BEGIN EXTRACTED ENTRIES

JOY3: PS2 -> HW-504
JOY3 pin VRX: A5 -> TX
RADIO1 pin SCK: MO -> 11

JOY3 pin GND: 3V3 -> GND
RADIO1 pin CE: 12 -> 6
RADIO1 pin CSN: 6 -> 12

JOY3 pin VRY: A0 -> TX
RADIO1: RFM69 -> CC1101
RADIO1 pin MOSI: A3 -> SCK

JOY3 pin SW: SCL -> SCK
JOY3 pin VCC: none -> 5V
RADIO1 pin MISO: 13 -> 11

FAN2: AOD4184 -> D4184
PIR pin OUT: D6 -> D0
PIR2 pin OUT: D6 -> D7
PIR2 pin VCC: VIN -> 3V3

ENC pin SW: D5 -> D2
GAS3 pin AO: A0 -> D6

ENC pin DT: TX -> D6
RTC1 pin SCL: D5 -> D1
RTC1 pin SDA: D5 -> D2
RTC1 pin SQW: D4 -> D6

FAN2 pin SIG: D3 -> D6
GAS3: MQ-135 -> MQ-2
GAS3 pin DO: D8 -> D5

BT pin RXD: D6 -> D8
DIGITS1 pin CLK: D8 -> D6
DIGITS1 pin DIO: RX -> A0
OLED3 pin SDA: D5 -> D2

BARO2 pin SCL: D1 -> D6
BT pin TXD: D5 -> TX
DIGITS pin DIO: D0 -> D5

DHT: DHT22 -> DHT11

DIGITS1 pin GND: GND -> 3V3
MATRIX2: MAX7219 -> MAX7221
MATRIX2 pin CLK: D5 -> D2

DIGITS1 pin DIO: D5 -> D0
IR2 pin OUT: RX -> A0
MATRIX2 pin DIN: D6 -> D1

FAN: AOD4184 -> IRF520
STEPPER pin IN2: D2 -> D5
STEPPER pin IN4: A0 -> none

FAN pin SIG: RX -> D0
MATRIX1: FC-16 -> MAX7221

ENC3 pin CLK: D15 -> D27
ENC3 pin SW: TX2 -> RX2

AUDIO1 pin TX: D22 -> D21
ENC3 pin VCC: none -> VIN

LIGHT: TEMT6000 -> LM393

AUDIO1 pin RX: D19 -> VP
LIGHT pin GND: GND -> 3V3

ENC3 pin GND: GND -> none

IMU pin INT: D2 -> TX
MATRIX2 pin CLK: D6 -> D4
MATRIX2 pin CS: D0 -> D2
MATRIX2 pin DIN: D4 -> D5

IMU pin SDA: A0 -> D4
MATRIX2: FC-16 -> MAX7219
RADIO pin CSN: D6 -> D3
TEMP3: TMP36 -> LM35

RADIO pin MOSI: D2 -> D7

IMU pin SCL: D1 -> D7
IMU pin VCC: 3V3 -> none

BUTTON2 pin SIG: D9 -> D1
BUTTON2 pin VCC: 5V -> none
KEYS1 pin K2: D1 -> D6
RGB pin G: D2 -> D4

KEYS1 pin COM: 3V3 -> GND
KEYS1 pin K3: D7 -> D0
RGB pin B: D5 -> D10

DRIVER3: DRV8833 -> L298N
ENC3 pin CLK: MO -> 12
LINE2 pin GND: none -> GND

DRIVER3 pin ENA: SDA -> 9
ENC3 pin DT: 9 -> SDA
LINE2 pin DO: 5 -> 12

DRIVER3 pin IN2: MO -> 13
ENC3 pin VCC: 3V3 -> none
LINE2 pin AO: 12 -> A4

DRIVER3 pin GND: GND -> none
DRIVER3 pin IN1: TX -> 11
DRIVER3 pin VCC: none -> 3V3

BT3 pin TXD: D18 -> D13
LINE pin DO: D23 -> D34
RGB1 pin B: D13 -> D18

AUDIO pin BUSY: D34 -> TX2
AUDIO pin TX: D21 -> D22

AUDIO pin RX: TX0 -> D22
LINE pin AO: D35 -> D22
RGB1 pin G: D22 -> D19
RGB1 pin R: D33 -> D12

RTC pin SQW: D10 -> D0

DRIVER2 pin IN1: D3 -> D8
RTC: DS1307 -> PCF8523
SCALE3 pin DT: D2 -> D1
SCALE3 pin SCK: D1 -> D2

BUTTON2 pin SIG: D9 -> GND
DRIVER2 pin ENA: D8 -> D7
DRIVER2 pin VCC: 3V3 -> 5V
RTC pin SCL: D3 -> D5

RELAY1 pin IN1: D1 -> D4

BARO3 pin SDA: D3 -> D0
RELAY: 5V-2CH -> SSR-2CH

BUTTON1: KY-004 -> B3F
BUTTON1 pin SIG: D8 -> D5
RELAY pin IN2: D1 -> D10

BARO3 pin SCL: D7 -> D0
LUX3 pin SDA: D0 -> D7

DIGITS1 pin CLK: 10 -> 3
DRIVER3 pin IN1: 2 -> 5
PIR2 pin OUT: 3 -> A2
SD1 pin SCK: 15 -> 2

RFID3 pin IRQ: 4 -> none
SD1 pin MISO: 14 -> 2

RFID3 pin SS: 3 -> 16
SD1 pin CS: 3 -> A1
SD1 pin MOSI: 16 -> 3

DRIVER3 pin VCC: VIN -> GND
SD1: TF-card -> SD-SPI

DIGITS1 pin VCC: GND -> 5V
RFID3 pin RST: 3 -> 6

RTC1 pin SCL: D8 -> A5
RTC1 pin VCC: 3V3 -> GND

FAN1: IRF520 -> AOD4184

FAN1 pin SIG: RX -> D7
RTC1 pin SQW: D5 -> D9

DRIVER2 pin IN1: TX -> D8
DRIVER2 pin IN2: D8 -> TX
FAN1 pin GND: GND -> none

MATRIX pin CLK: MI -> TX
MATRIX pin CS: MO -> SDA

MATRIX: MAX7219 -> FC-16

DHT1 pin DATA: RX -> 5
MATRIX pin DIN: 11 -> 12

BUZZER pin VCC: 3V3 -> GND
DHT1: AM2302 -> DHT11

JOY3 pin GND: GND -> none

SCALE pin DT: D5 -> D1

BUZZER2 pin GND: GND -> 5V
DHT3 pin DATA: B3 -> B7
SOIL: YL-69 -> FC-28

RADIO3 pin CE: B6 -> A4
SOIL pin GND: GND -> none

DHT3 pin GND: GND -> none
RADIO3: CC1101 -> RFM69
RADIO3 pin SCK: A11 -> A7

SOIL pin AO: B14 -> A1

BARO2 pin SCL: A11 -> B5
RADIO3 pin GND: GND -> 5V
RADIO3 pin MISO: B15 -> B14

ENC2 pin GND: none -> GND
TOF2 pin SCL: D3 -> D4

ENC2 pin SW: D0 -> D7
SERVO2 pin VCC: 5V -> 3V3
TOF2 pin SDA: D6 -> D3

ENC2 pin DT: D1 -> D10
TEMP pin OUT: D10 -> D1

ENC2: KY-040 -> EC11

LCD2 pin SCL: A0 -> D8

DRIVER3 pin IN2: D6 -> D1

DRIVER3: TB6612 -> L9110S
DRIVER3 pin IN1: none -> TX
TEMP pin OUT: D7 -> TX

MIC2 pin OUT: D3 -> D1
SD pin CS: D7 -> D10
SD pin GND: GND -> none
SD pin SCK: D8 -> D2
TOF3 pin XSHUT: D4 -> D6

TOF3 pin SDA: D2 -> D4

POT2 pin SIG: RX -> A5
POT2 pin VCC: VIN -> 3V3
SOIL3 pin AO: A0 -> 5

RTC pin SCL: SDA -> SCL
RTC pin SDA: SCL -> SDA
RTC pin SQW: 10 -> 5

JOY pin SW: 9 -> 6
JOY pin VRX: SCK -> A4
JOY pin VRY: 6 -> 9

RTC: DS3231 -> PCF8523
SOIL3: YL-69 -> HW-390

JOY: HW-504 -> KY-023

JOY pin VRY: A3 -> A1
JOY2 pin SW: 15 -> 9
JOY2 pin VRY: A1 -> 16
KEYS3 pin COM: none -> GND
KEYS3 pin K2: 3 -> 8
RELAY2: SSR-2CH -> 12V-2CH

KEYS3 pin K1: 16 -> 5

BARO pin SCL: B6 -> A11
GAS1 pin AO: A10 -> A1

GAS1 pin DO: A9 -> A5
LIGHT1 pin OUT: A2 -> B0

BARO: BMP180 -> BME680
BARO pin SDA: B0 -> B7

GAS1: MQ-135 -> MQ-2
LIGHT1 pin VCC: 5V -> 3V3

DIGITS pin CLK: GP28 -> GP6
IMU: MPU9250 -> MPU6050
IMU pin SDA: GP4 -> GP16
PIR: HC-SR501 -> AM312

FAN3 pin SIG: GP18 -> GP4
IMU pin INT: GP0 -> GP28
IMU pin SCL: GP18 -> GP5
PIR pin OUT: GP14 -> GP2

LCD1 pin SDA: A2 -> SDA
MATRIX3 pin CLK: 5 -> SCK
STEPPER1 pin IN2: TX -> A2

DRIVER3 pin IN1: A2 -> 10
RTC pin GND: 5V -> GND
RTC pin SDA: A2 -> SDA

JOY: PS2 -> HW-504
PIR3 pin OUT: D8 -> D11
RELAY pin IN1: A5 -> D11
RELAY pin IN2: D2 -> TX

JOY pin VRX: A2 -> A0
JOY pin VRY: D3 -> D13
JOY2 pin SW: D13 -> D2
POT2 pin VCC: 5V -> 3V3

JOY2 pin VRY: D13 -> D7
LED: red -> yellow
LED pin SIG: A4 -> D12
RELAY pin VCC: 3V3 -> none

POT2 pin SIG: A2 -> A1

END EXTRACTED ENTRIES

**EXERCISE DIRECTIONS:**
Output exactly the lines between the one containing "LED: red -> yellow" and the final line above, both inclusive.

**REPLY:**
LED: red -> yellow
LED pin SIG: A4 -> D12
RELAY pin VCC: 3V3 -> none

POT2 pin SIG: A2 -> A1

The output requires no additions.